* [WHAT THE TASK REQUIRES]:
Below are the entries; return every line among them that holds the word "plus".

* [DATA SECTION]:
%%
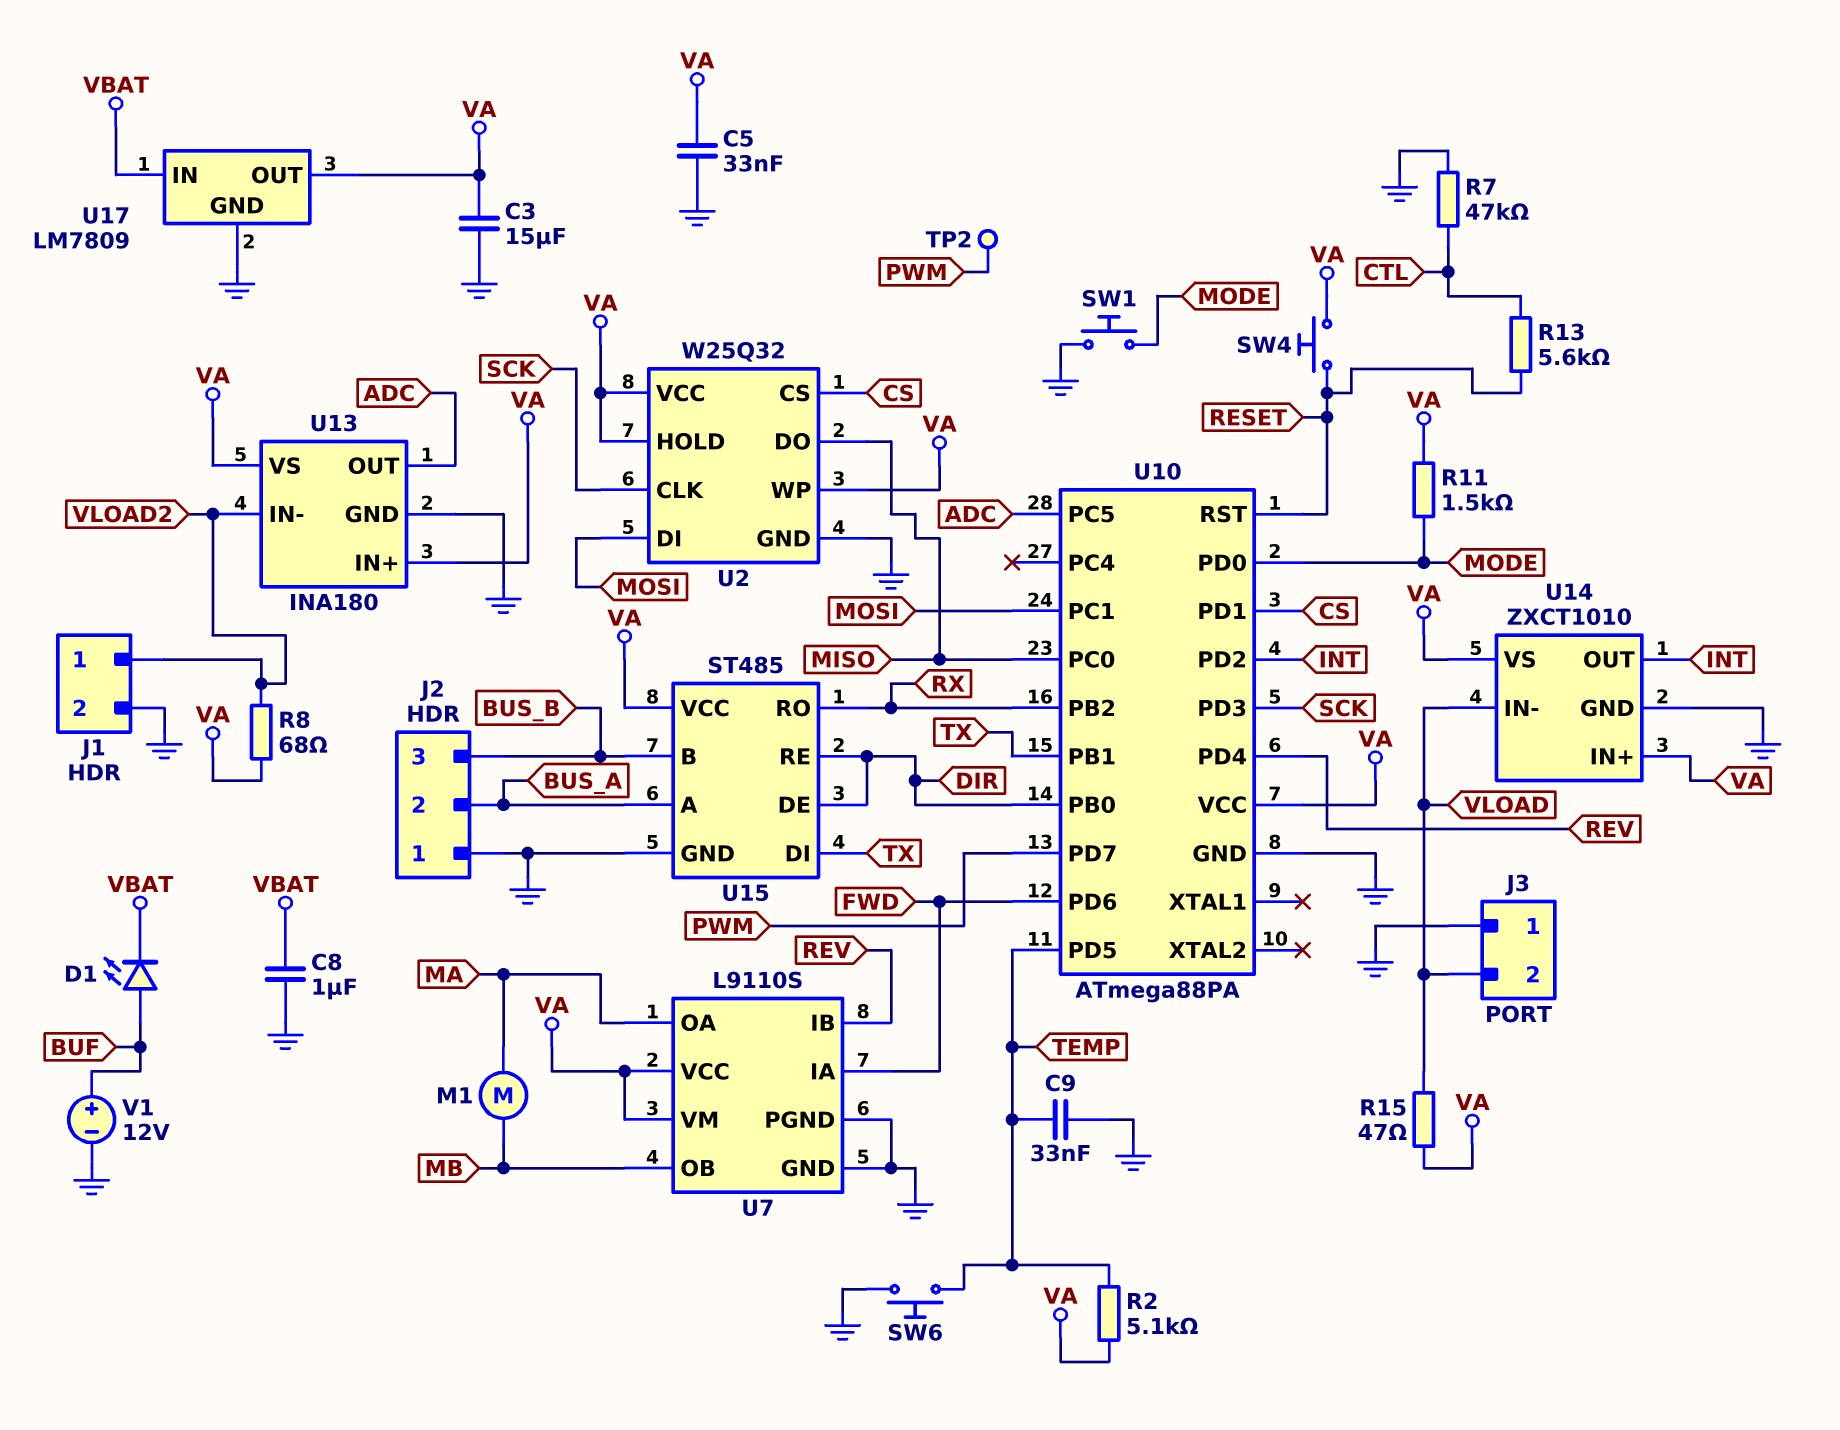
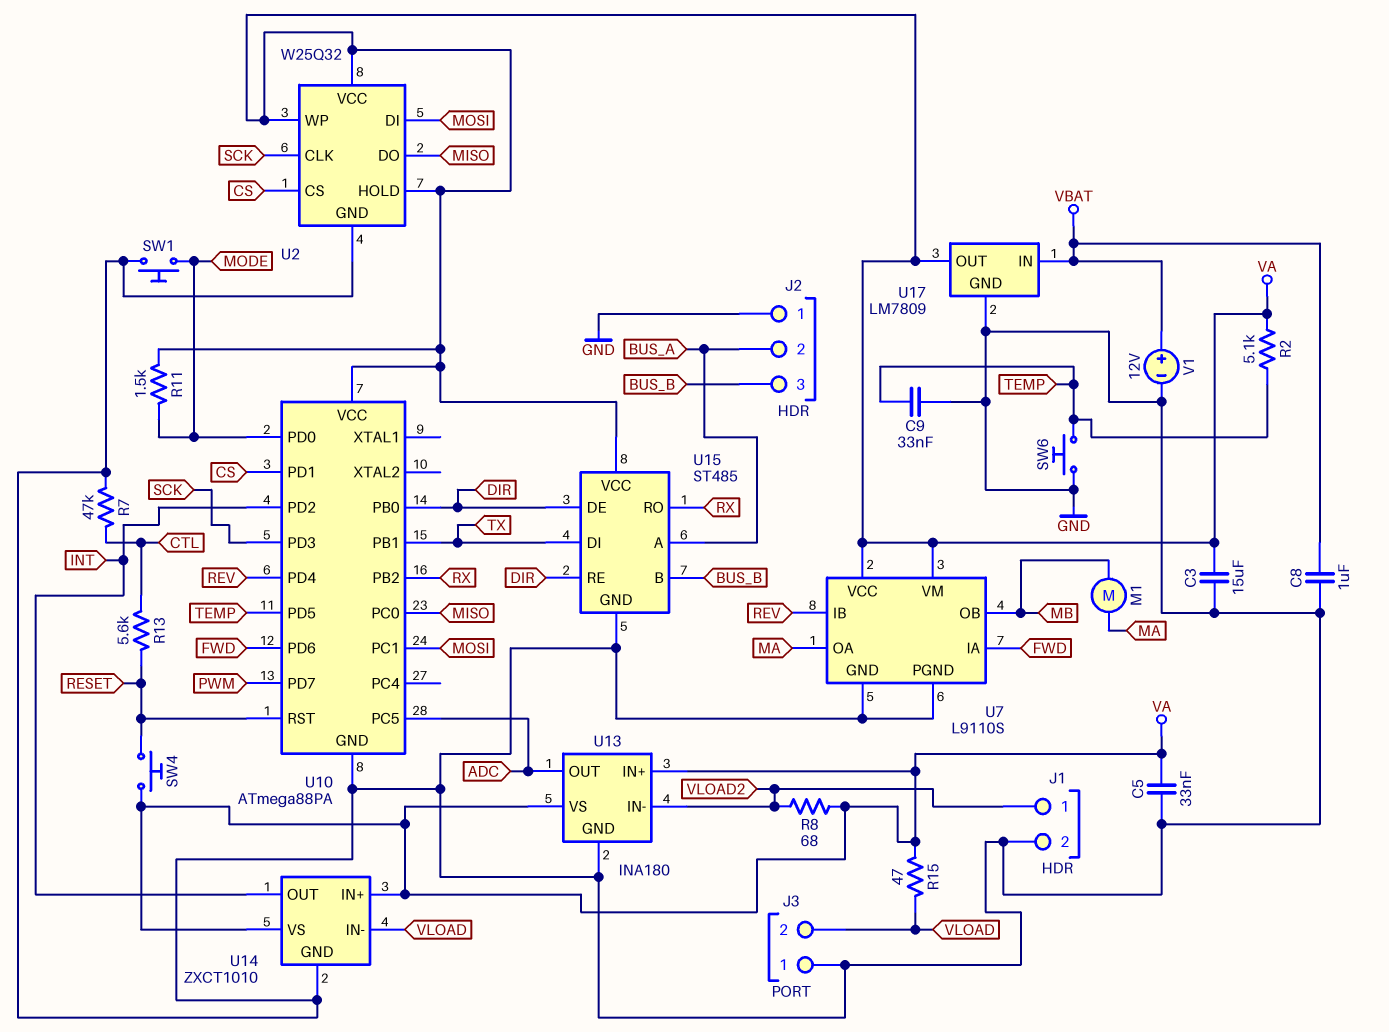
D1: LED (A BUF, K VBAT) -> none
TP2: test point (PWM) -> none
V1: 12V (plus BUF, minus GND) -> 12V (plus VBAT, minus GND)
%%
%%
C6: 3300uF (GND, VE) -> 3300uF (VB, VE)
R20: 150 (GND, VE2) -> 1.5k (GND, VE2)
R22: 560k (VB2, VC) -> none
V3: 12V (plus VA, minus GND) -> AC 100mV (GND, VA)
%%
* [ANSWER]:
V1: 12V (plus BUF, minus GND) -> 12V (plus VBAT, minus GND)
V3: 12V (plus VA, minus GND) -> AC 100mV (GND, VA)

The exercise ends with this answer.